Exercise input:
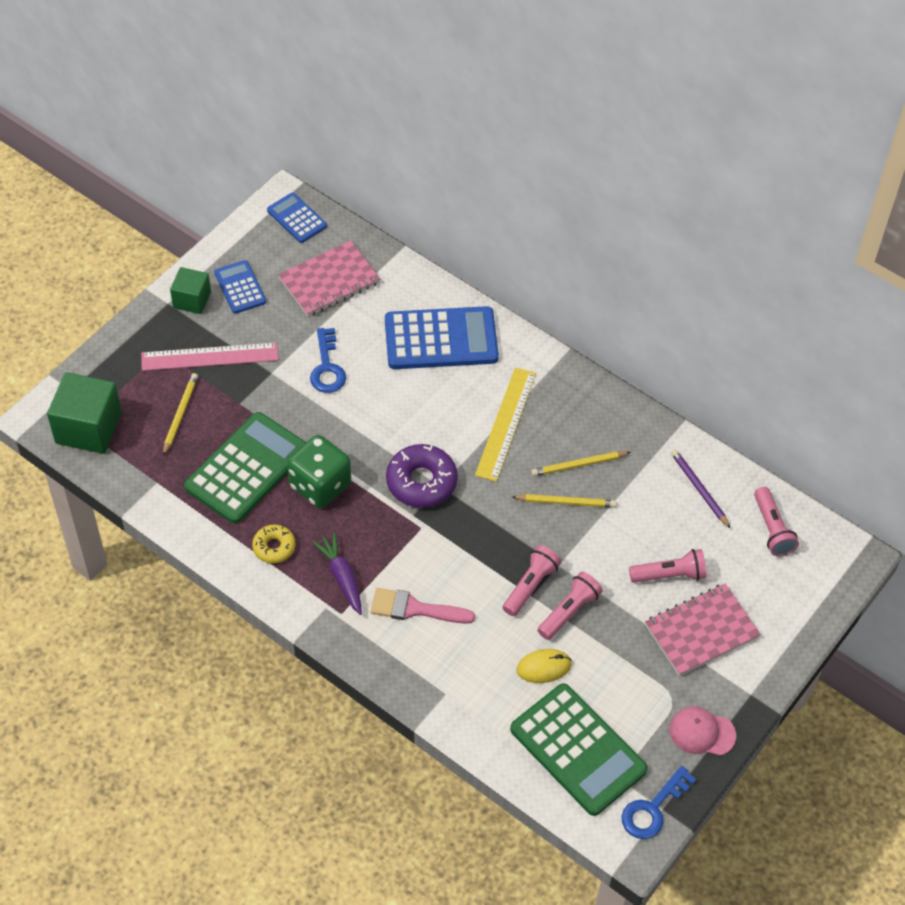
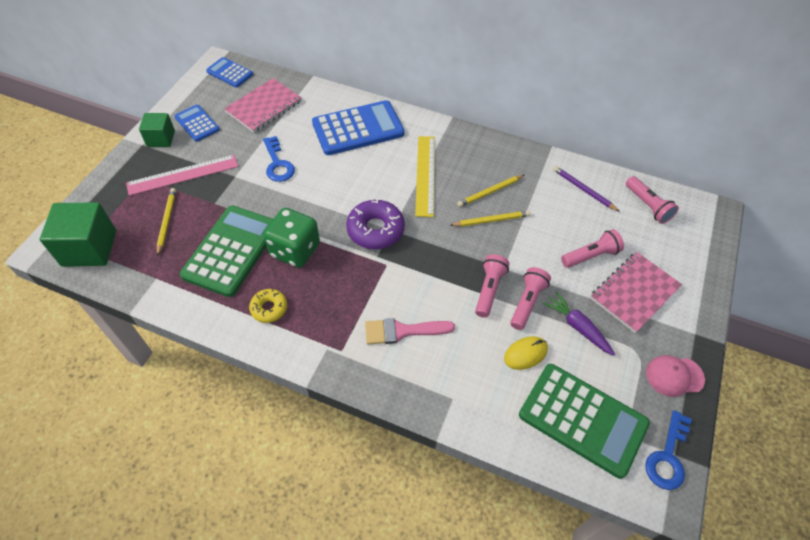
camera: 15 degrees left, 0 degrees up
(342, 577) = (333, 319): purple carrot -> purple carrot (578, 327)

* * *

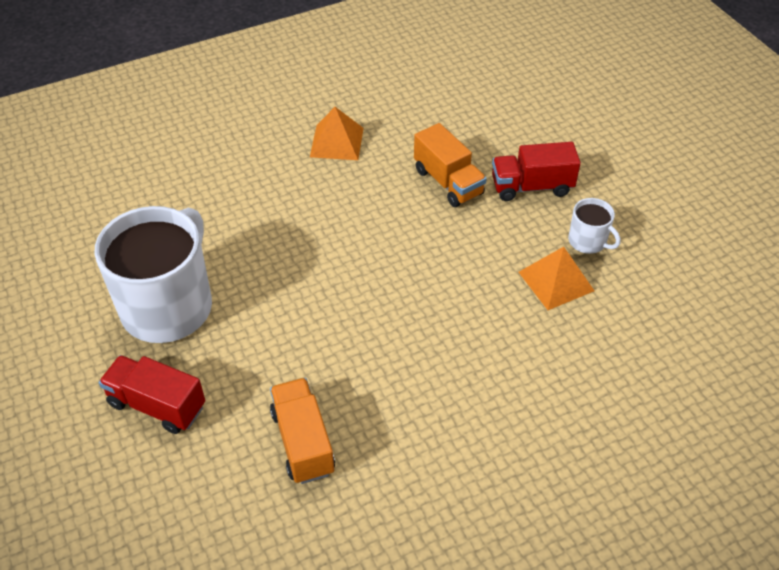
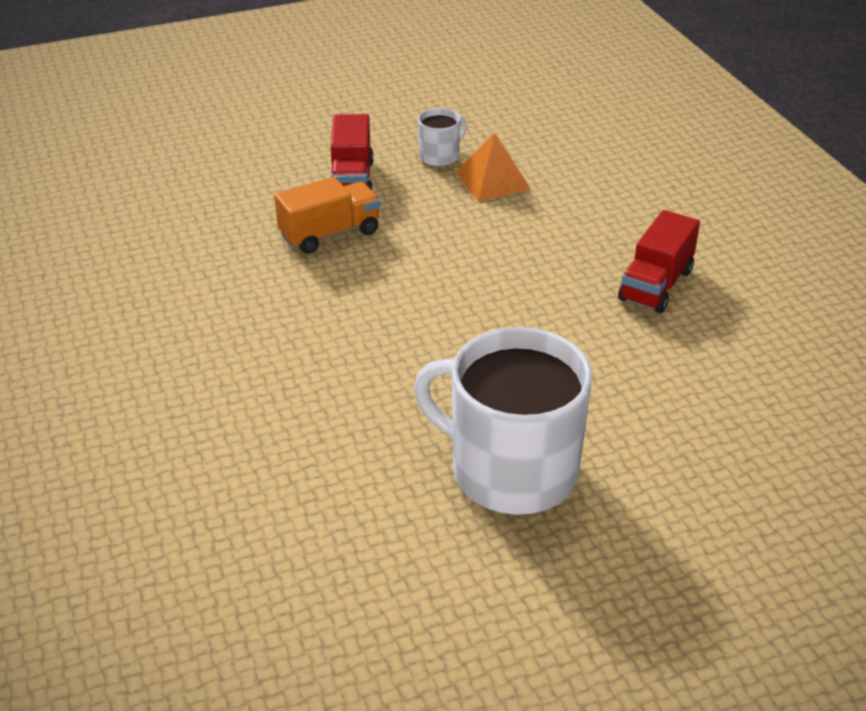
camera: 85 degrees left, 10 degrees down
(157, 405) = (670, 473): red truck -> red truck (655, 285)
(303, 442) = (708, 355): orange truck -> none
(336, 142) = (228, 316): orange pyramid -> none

--

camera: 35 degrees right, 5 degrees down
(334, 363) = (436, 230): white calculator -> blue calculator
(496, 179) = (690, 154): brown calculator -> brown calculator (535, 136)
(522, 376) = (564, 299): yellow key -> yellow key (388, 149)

Required work: Extract the lines of the preceding material that run from the line with "camera: 35 degrees right, 5 degrees down" through the line with "(522, 376) = (564, 299): yellow", inclusive, reproducing them exactly and adding nothing.

Task result:
camera: 35 degrees right, 5 degrees down
(334, 363) = (436, 230): white calculator -> blue calculator
(496, 179) = (690, 154): brown calculator -> brown calculator (535, 136)
(522, 376) = (564, 299): yellow key -> yellow key (388, 149)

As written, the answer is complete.